** Exercise **
Go over the lines below, and when one contains the word "żółty", copy it.

[Spatial object tracking data]
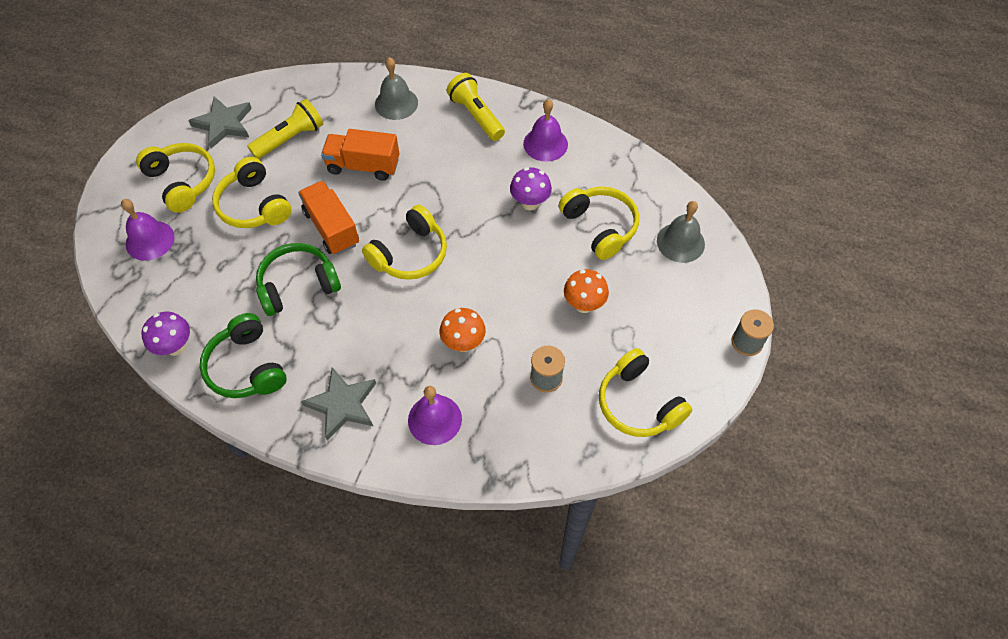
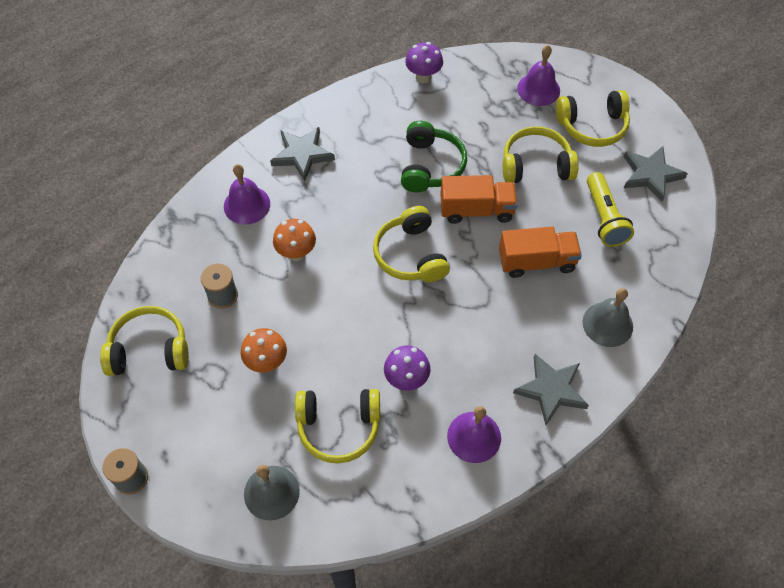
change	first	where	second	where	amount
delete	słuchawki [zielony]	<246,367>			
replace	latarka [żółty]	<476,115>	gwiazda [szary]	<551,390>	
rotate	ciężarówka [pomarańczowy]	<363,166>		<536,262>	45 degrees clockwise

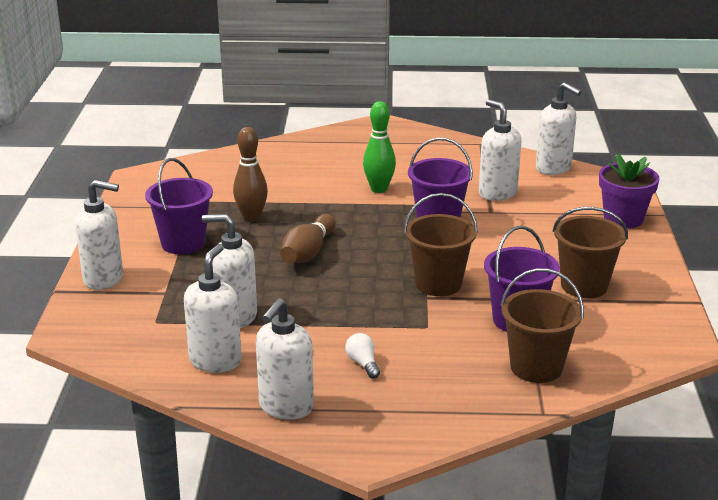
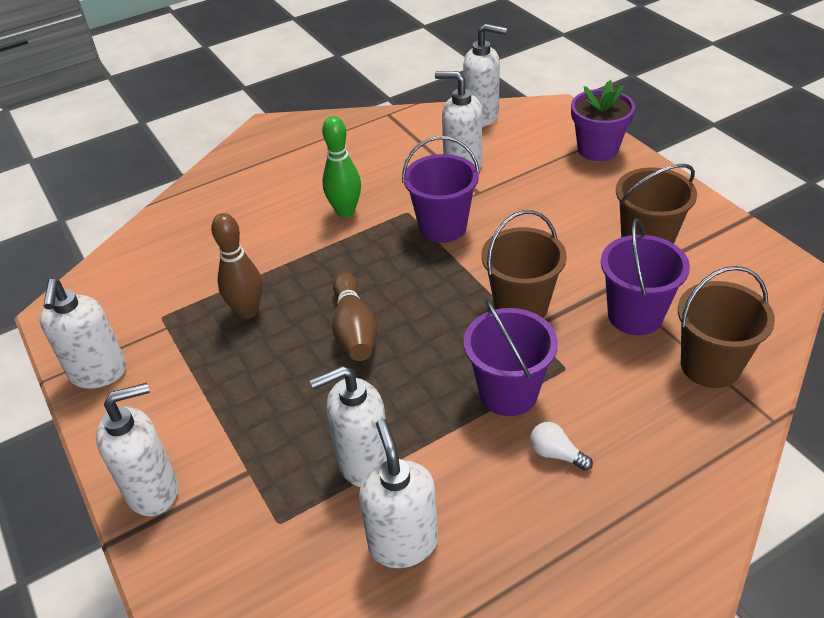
change	first	where	second	where	amount
move	wiadro [fioletowy]	<183,243>		<508,393>	
move	dozownik mydła [biały]	<286,407>		<98,373>	

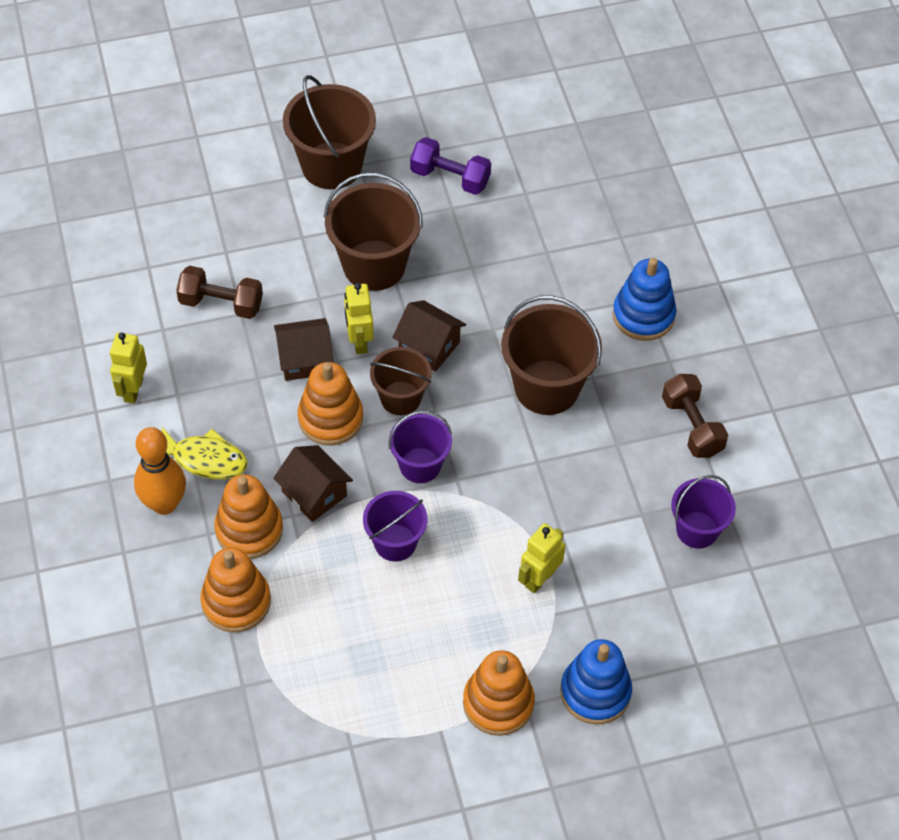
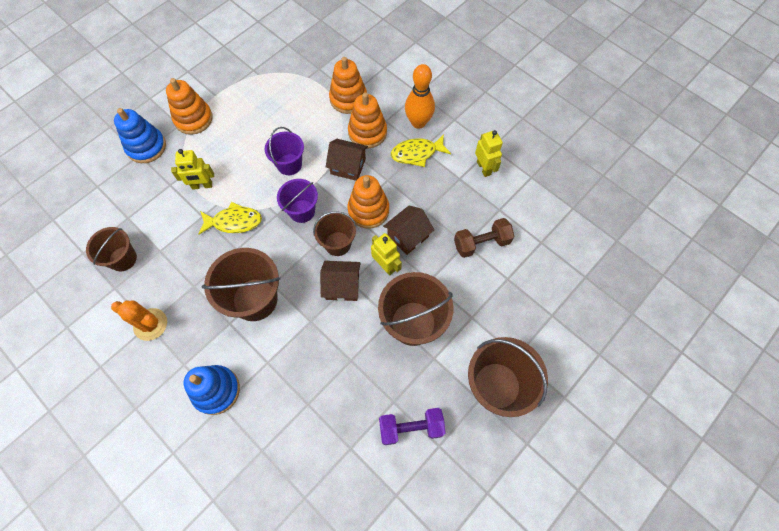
change	first	where	second	where	amount
insert			ryba [żółty]	<234,222>	
replace	hantel [brązowy]	<692,426>	kaktus [pomarańczowy]	<150,324>	
recolor	wiadro [fioletowy]	<697,530>	wiadro [brązowy]	<123,259>	
rotate	robot [żółty]	<539,579>		<202,186>	75 degrees clockwise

** Answer section **
replace	latarka [żółty]	<476,115>	gwiazda [szary]	<551,390>	
insert			ryba [żółty]	<234,222>	
rotate	robot [żółty]	<539,579>		<202,186>	75 degrees clockwise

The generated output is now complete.